From the first line of the data below, copy each line up to the one containing "camera: 60 degrees left, 0 degrees up", and include that line too.

------ Data records ------

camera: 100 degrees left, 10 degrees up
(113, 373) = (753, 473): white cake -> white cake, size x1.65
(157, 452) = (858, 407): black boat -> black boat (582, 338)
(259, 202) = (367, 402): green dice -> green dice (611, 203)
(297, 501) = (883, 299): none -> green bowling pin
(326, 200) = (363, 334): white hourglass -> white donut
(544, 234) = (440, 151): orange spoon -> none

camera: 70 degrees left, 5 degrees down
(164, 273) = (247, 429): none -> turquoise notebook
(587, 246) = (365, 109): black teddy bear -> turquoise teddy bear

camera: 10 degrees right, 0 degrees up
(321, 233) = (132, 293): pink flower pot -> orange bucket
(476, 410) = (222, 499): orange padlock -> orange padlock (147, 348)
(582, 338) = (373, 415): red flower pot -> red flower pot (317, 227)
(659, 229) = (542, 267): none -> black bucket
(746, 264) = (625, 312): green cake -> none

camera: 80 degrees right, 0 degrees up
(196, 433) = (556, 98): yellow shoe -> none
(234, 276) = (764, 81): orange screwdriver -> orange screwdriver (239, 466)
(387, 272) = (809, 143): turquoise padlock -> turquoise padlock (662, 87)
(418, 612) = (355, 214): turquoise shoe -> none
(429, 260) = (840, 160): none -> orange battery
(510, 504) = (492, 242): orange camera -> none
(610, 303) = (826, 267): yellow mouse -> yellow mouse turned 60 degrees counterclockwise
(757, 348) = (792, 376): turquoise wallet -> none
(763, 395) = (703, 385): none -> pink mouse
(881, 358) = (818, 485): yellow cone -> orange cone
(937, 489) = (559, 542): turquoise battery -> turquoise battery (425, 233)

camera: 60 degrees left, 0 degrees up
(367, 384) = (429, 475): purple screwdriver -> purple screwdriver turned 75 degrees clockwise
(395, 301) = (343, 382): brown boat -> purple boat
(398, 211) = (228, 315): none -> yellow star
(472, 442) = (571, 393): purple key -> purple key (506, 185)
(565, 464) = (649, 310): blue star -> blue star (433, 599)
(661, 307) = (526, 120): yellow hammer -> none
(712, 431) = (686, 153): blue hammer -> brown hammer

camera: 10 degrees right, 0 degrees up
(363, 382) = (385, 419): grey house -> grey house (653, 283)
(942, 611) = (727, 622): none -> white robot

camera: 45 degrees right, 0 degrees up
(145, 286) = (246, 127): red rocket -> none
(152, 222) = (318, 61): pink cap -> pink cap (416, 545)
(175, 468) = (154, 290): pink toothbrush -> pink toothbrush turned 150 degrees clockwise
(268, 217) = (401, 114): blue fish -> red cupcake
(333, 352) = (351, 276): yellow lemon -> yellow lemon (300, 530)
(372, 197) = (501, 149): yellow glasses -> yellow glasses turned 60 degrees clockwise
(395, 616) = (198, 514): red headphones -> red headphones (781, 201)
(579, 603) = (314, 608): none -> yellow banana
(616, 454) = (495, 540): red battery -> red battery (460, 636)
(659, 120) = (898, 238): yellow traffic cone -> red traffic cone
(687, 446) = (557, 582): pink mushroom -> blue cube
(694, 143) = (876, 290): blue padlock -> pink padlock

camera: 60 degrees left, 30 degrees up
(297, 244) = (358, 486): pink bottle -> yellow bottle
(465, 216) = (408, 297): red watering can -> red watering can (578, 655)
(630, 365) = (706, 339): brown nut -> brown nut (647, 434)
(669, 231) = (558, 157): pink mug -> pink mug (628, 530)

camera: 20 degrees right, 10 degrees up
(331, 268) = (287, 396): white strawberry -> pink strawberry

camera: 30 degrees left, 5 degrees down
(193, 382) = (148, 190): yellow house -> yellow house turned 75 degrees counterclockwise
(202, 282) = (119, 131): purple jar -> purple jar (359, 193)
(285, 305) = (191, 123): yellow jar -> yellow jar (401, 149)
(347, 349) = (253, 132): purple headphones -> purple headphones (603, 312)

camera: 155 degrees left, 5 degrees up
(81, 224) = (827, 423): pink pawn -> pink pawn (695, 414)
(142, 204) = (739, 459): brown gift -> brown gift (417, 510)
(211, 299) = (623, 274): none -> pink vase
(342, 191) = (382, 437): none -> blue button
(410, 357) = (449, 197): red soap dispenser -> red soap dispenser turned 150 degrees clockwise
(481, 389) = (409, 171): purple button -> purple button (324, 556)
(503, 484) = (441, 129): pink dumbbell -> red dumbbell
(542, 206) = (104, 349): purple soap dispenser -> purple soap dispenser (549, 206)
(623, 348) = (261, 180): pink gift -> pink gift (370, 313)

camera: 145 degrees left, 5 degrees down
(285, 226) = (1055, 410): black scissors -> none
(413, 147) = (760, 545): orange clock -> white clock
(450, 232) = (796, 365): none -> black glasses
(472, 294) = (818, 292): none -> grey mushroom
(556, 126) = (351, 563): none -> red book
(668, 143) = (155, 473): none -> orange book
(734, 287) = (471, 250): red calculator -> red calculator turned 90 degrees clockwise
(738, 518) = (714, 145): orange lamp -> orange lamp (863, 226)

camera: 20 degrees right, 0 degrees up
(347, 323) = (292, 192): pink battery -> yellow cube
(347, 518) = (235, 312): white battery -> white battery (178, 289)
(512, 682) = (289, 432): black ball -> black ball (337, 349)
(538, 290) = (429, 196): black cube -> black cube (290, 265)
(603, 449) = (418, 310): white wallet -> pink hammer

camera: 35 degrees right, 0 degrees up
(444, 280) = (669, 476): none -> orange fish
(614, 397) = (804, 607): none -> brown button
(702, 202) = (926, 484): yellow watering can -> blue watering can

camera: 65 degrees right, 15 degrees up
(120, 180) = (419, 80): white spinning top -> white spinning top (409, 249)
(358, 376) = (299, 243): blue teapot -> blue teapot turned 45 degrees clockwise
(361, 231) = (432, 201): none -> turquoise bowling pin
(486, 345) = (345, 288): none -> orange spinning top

------

▸ Exercise solution:
camera: 100 degrees left, 10 degrees up
(113, 373) = (753, 473): white cake -> white cake, size x1.65
(157, 452) = (858, 407): black boat -> black boat (582, 338)
(259, 202) = (367, 402): green dice -> green dice (611, 203)
(297, 501) = (883, 299): none -> green bowling pin
(326, 200) = (363, 334): white hourglass -> white donut
(544, 234) = (440, 151): orange spoon -> none

camera: 70 degrees left, 5 degrees down
(164, 273) = (247, 429): none -> turquoise notebook
(587, 246) = (365, 109): black teddy bear -> turquoise teddy bear

camera: 10 degrees right, 0 degrees up
(321, 233) = (132, 293): pink flower pot -> orange bucket
(476, 410) = (222, 499): orange padlock -> orange padlock (147, 348)
(582, 338) = (373, 415): red flower pot -> red flower pot (317, 227)
(659, 229) = (542, 267): none -> black bucket
(746, 264) = (625, 312): green cake -> none

camera: 80 degrees right, 0 degrees up
(196, 433) = (556, 98): yellow shoe -> none
(234, 276) = (764, 81): orange screwdriver -> orange screwdriver (239, 466)
(387, 272) = (809, 143): turquoise padlock -> turquoise padlock (662, 87)
(418, 612) = (355, 214): turquoise shoe -> none
(429, 260) = (840, 160): none -> orange battery
(510, 504) = (492, 242): orange camera -> none
(610, 303) = (826, 267): yellow mouse -> yellow mouse turned 60 degrees counterclockwise
(757, 348) = (792, 376): turquoise wallet -> none
(763, 395) = (703, 385): none -> pink mouse
(881, 358) = (818, 485): yellow cone -> orange cone
(937, 489) = (559, 542): turquoise battery -> turquoise battery (425, 233)

camera: 60 degrees left, 0 degrees up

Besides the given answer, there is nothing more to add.